(Saved entries)
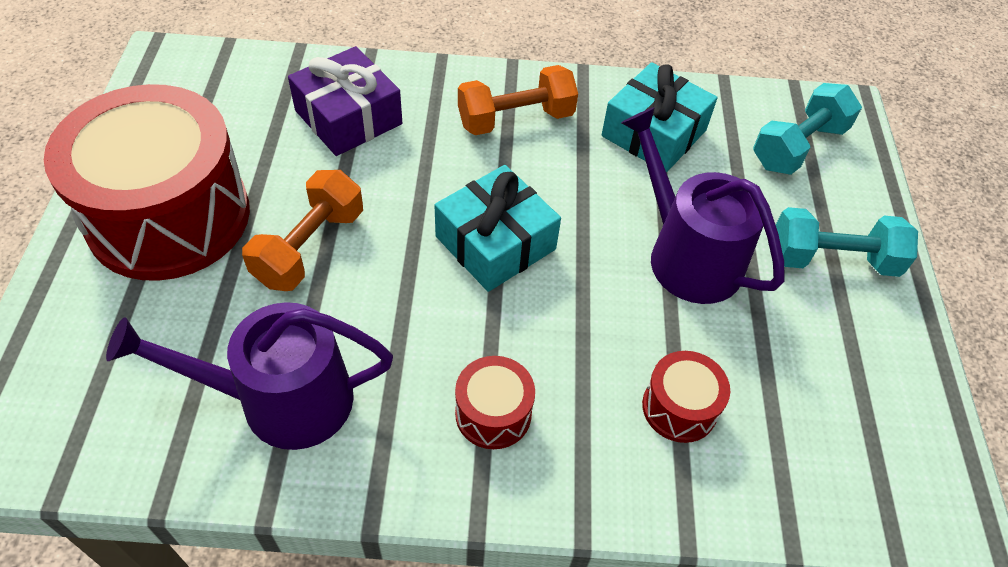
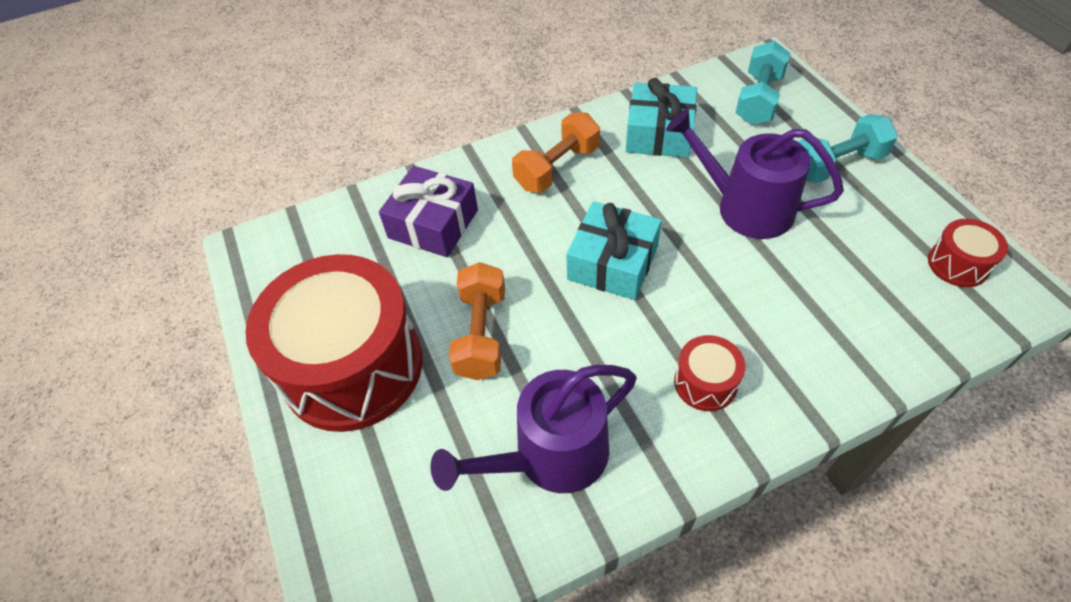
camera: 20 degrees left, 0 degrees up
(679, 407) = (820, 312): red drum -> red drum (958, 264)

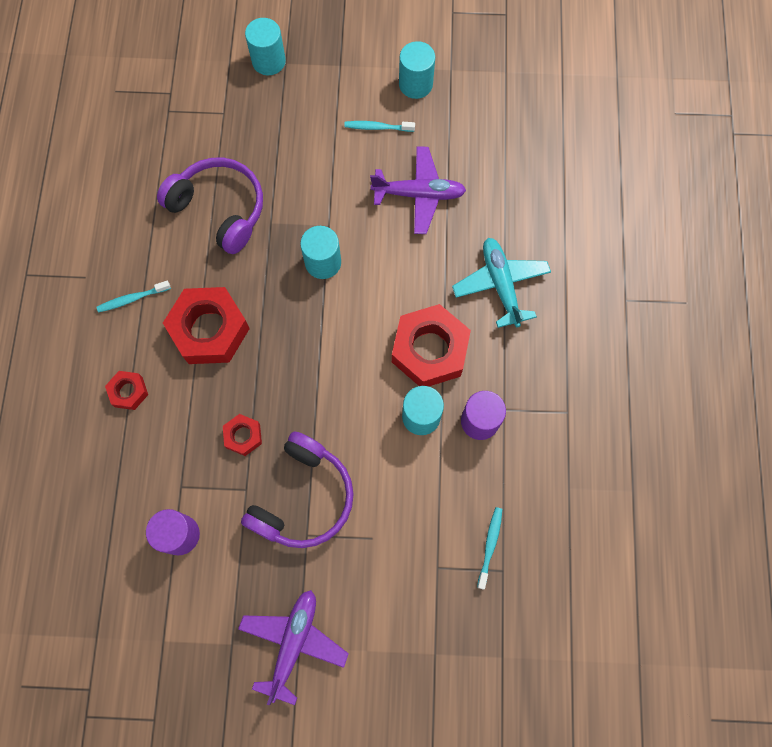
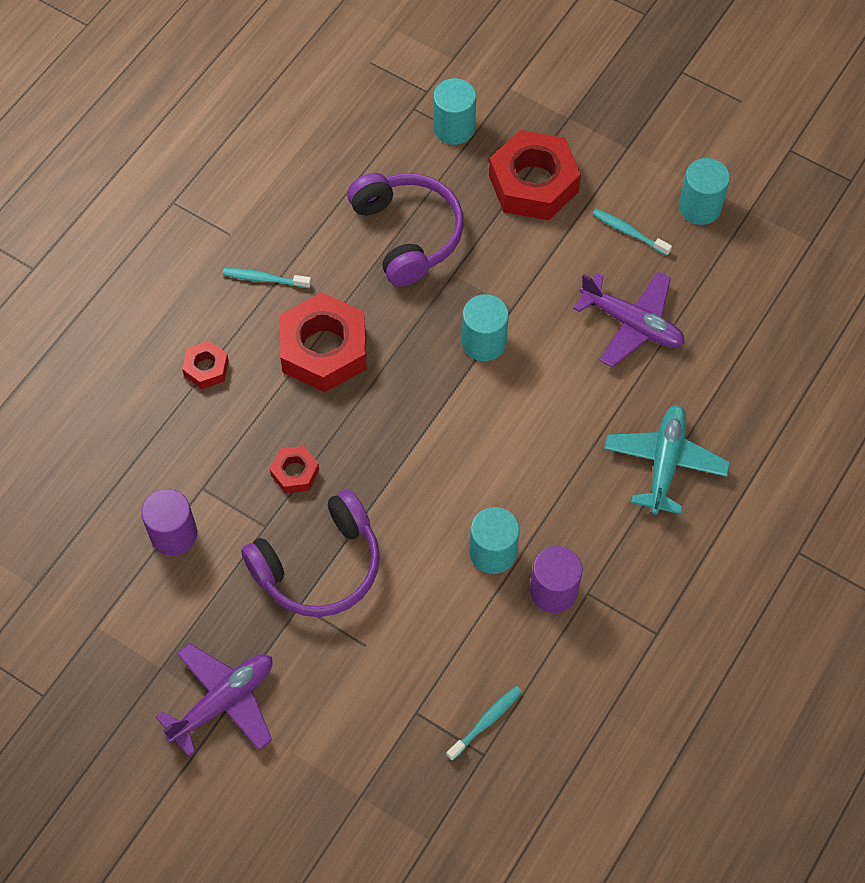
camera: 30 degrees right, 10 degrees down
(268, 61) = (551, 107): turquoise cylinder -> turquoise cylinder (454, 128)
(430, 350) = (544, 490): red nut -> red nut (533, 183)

--- WHAT YOU WILL DO ---
From the records above, copy each line where the word "camera" can be found.

--- TASK ANSWER ---
camera: 20 degrees left, 0 degrees up
camera: 30 degrees right, 10 degrees down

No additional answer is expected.